TASK PROMPT> Begin at the line below that holds "(740, 431) = (161, 375): grey" and end at the line that holds "(583, 342) = (445, 233): pink", transcribing each line exactly and skipping any picture.

***** INPUT FOR THIS TASK *****

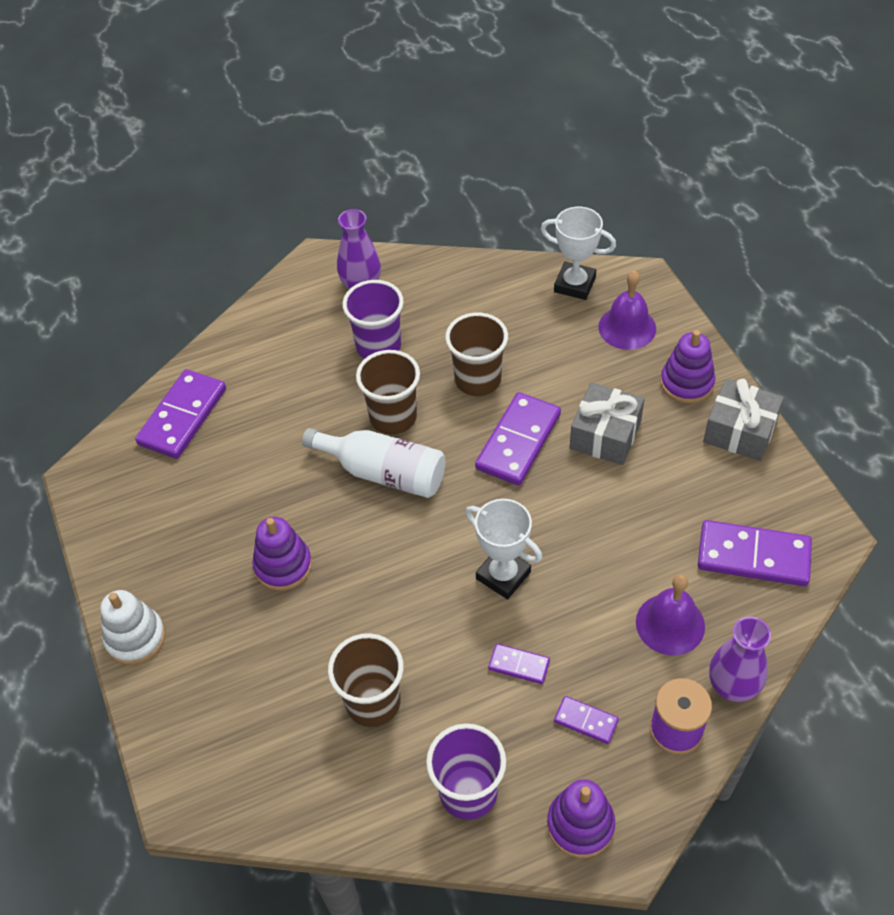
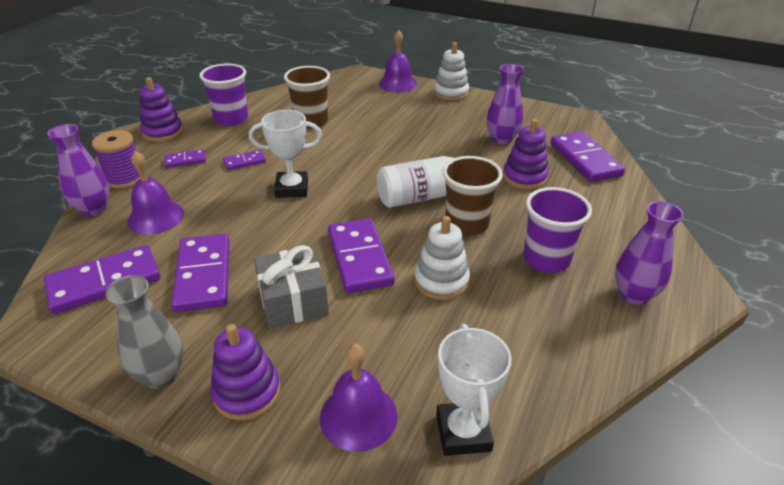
camera: 135 degrees right, 15 degrees down
(168, 719) = (397, 84): none -> purple bell
(210, 502) = (501, 139): none -> purple vase
(283, 566) = (423, 137): purple stacking toy -> purple stacking toy (524, 177)
(478, 380) = (441, 281): brown cup -> white stacking toy
(574, 284) = (463, 432): white trophy -> white trophy turned 75 degrees counterclockwise
(662, 508) = (203, 275): none -> purple domino
(740, 431) = (161, 375): grey gift -> grey vase

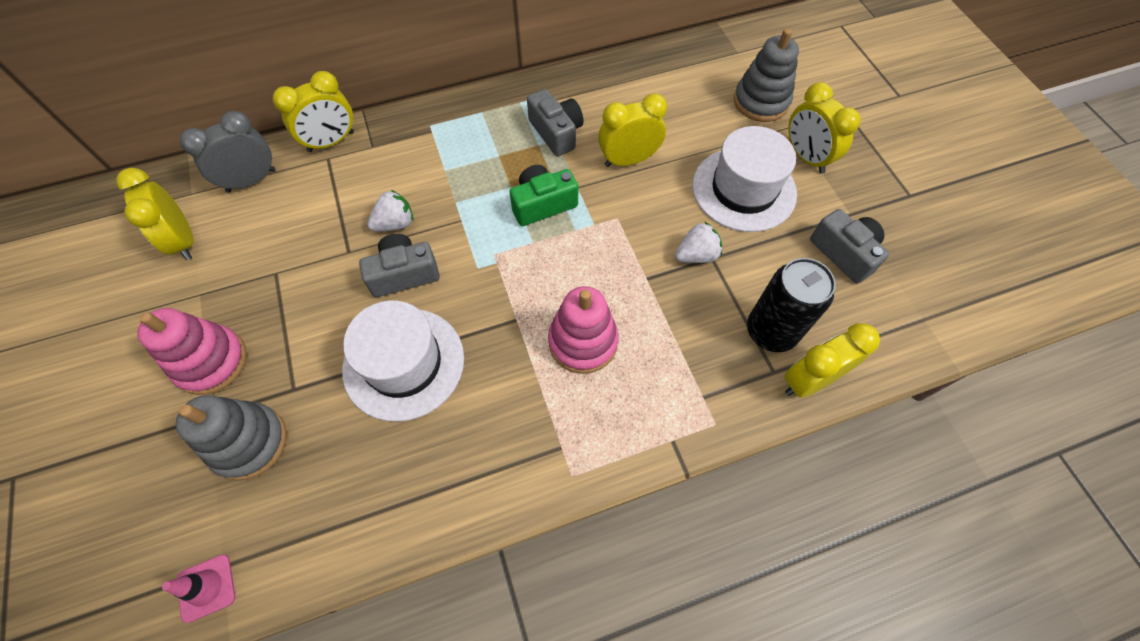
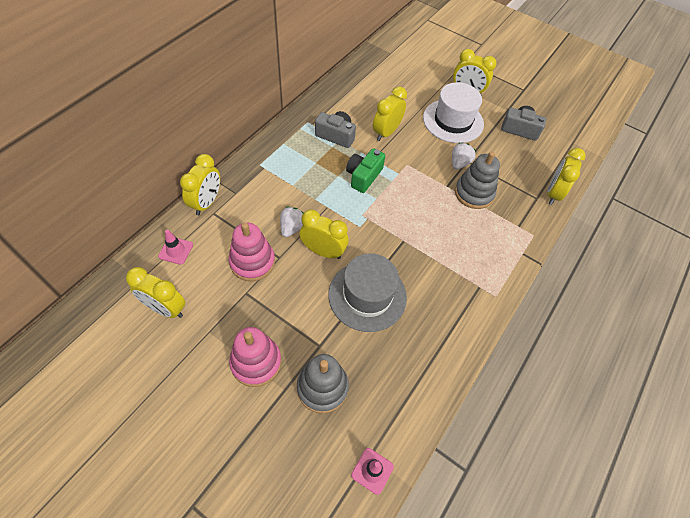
camera: 40 degrees left, 5 degrees down
(251, 181) = (176, 250): grey clock -> pink traffic cone
(404, 274) = (323, 251): grey camera -> yellow clock
(404, 363) = (367, 295): white hat -> grey hat
(583, 342) = (445, 233): pink stacking toy -> pink stacking toy (252, 262)
(761, 102) = (423, 74): grey stacking toy -> grey stacking toy (474, 193)
(771, 331) = (520, 181): black can -> none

*****

ANSWER TO THIS EXERCISE>
(740, 431) = (161, 375): grey gift -> grey vase

camera: 40 degrees left, 5 degrees down
(251, 181) = (176, 250): grey clock -> pink traffic cone
(404, 274) = (323, 251): grey camera -> yellow clock
(404, 363) = (367, 295): white hat -> grey hat
(583, 342) = (445, 233): pink stacking toy -> pink stacking toy (252, 262)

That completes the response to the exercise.